Would you output, exactly as written, the line with "grey tape [370,323,425,371] -> none" and all lines after it to the end of the data below, and no others?

• [Exercise data]:
-------

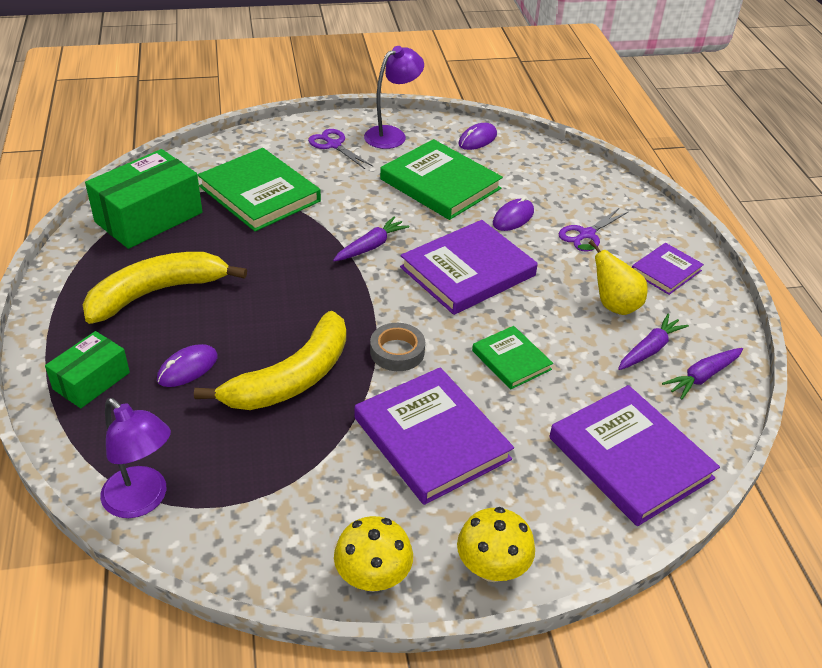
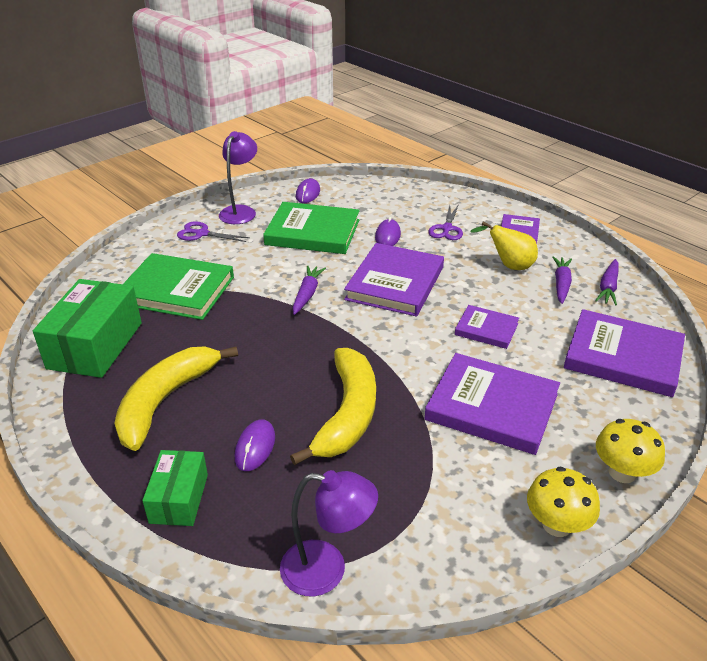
camera: 30 degrees left, 5 degrees down
grey tape [370,323,425,371] -> none
green book [472,326,553,389] -> purple book [455,305,519,349]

-------

• [Response area]:
grey tape [370,323,425,371] -> none
green book [472,326,553,389] -> purple book [455,305,519,349]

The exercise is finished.